Exercise instructions:
Nothing in the data should change when you return it, but leave the pictures out.

● ● ●

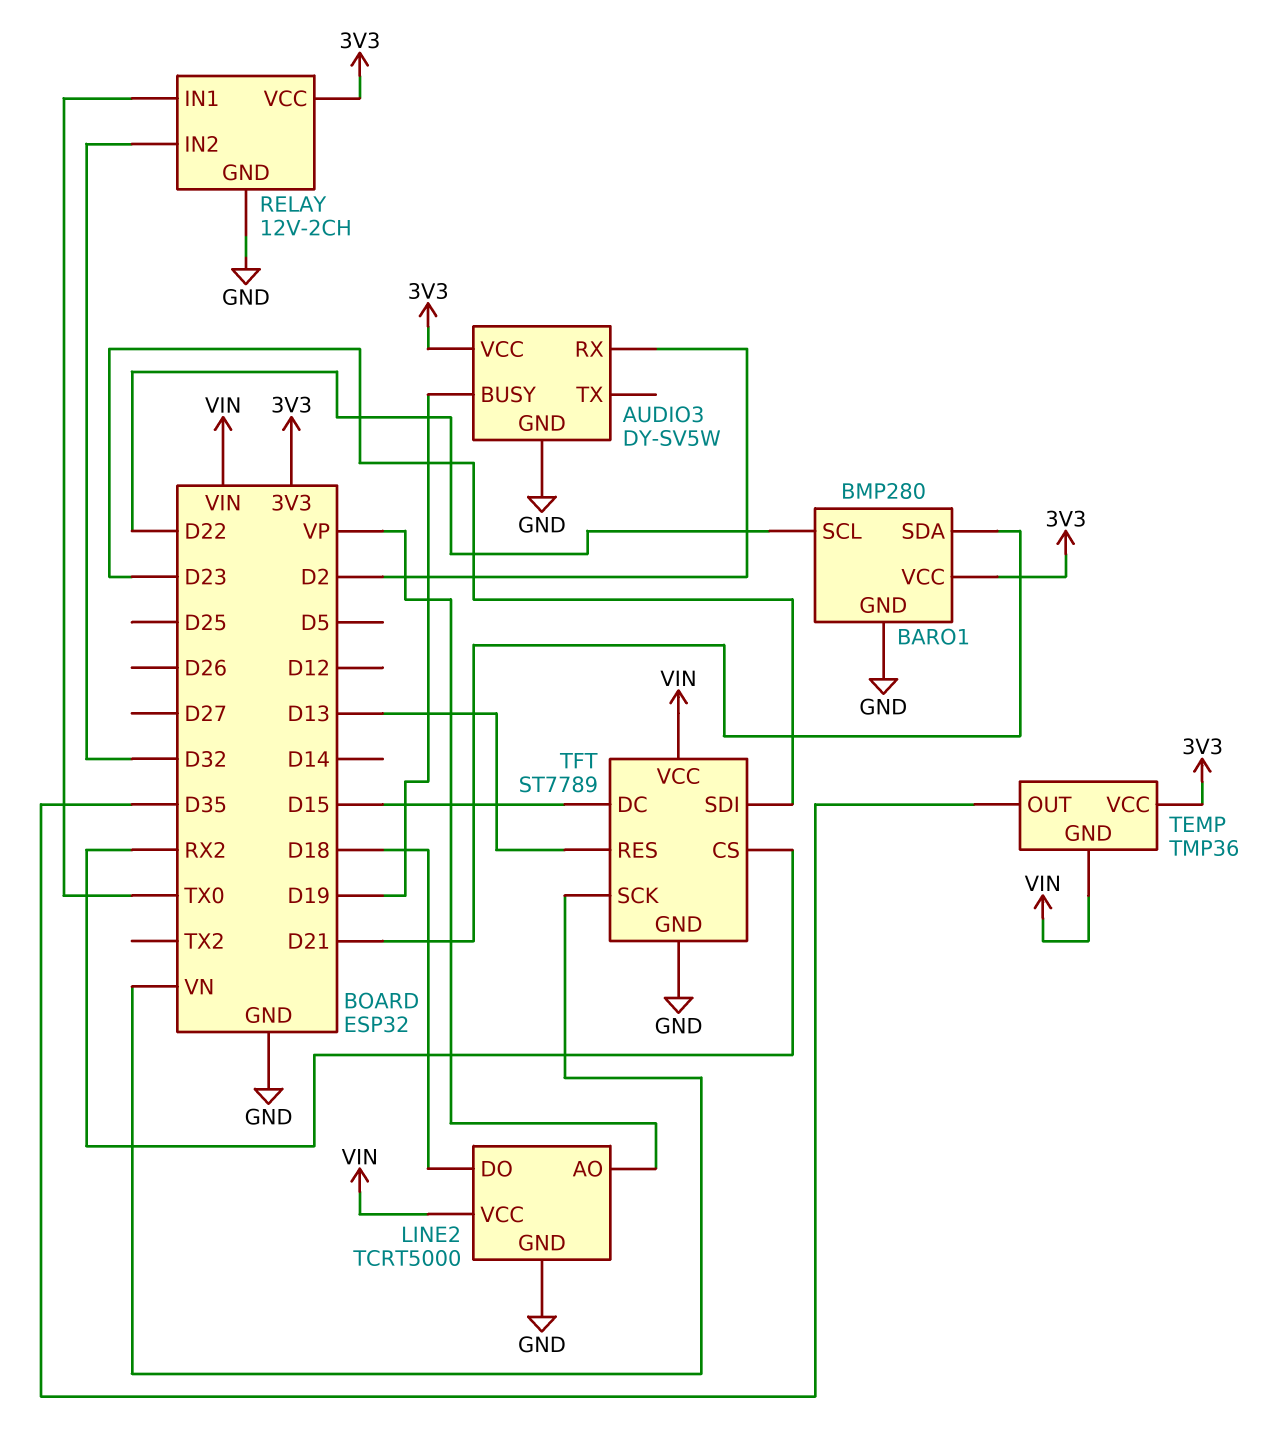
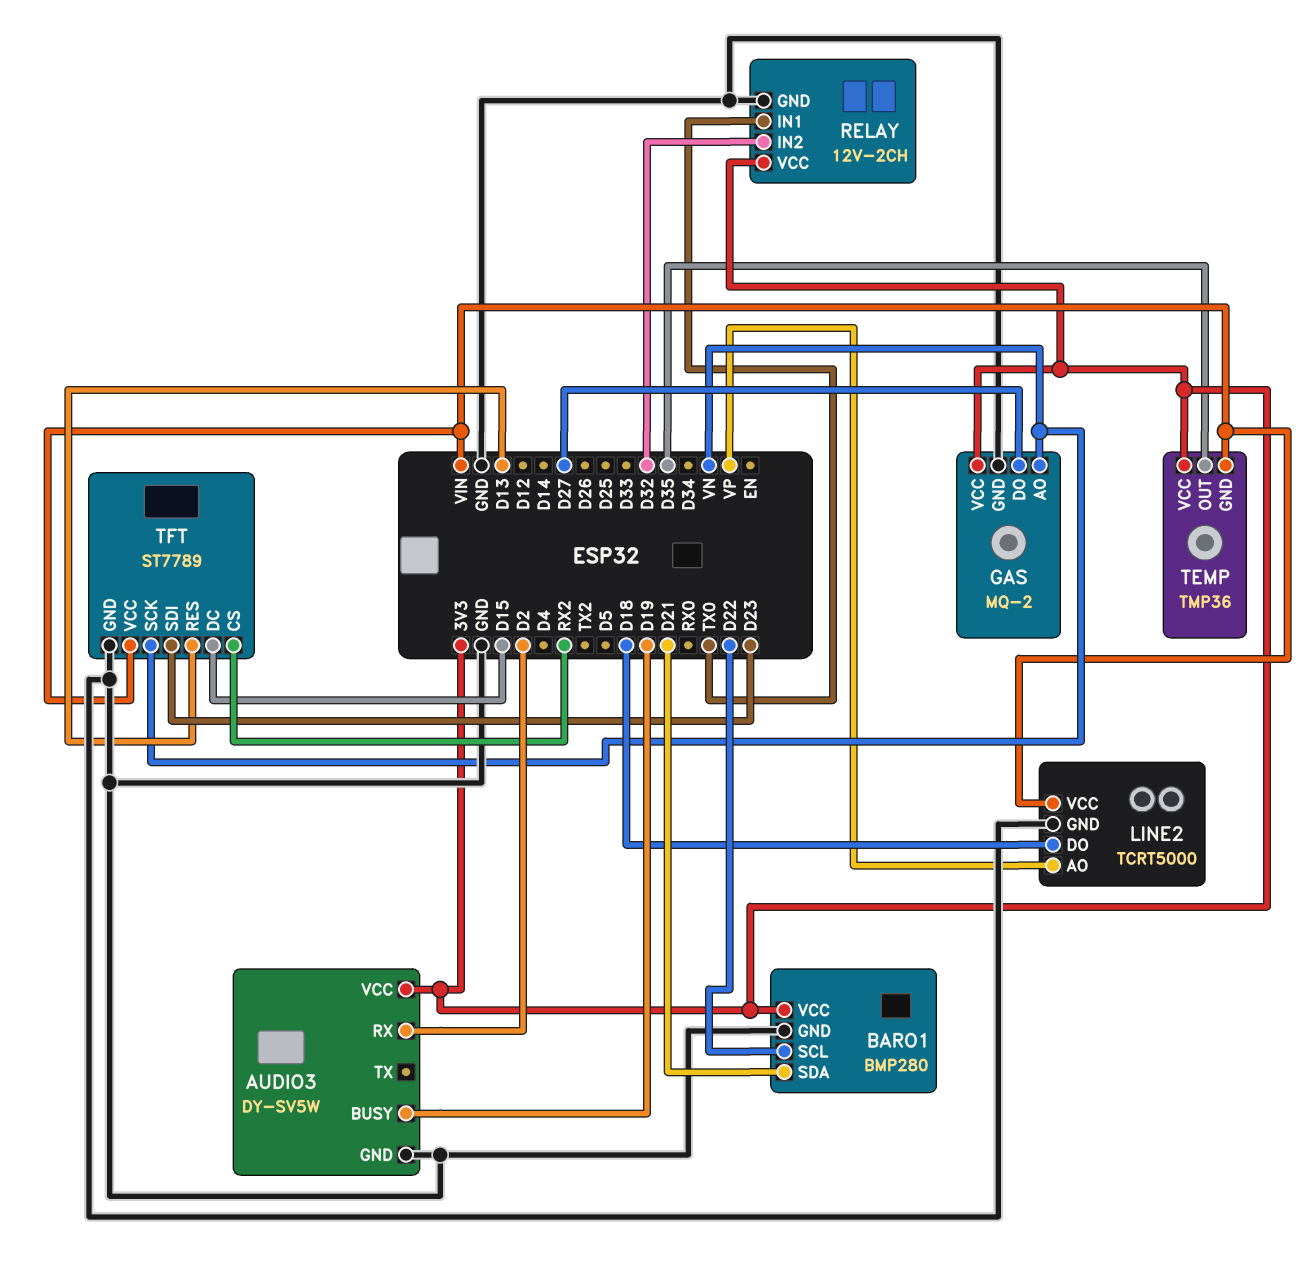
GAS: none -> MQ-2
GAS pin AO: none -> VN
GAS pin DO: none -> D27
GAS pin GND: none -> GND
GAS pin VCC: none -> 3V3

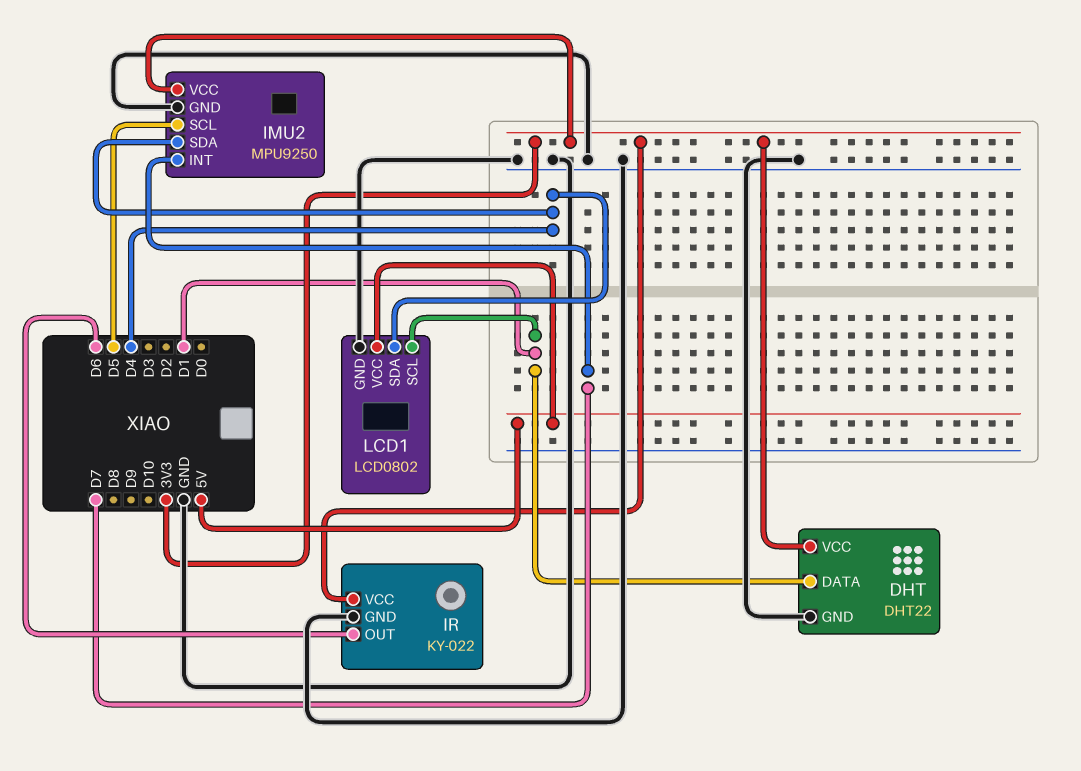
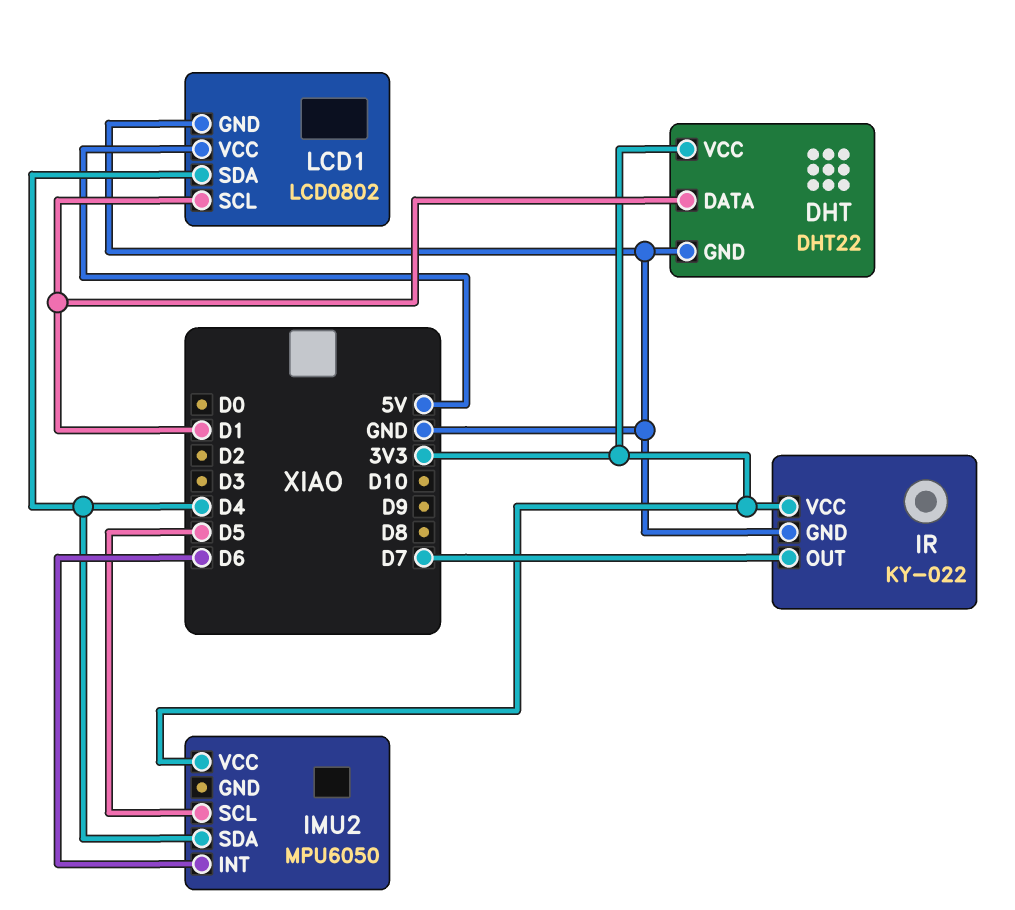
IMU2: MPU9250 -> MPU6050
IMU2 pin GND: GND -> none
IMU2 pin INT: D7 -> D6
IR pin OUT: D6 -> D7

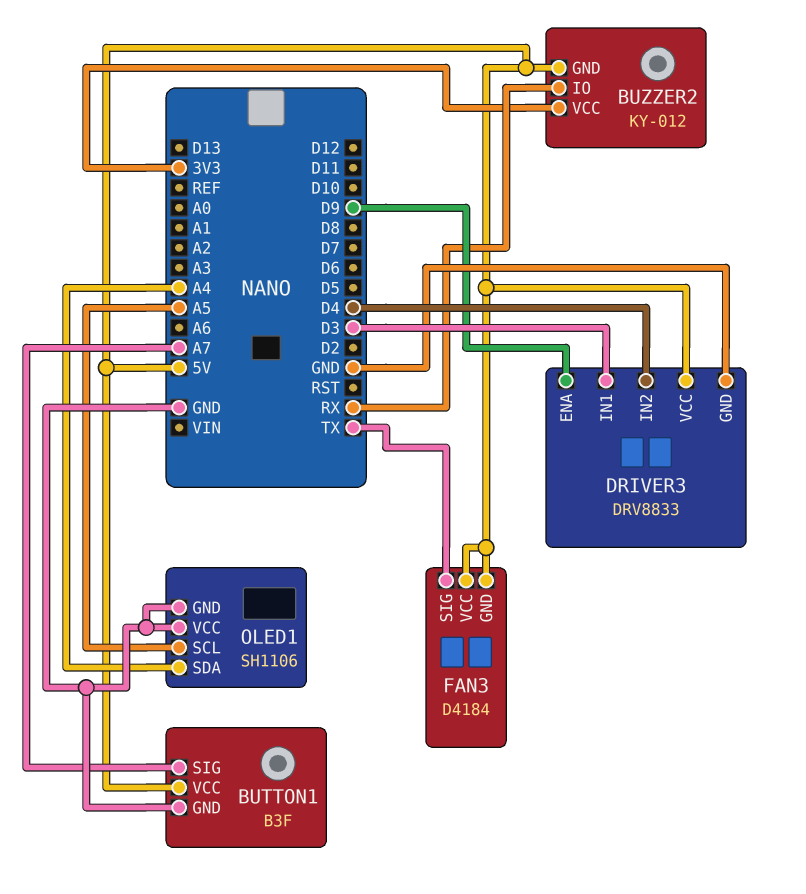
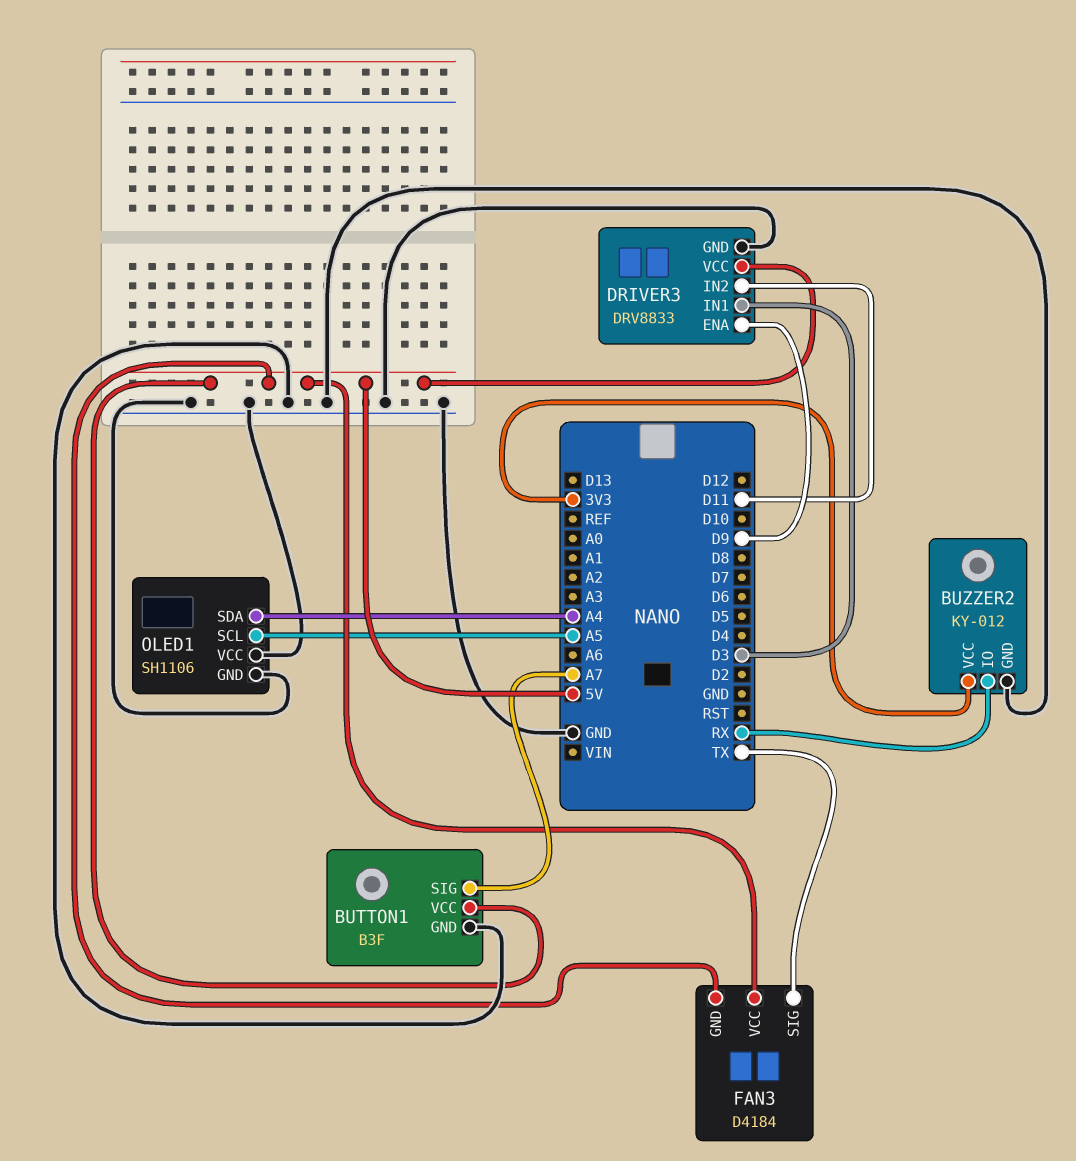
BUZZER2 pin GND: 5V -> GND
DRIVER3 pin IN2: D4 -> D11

● ● ●

Result of this exercise:
GAS: none -> MQ-2
GAS pin AO: none -> VN
GAS pin DO: none -> D27
GAS pin GND: none -> GND
GAS pin VCC: none -> 3V3

IMU2: MPU9250 -> MPU6050
IMU2 pin GND: GND -> none
IMU2 pin INT: D7 -> D6
IR pin OUT: D6 -> D7

BUZZER2 pin GND: 5V -> GND
DRIVER3 pin IN2: D4 -> D11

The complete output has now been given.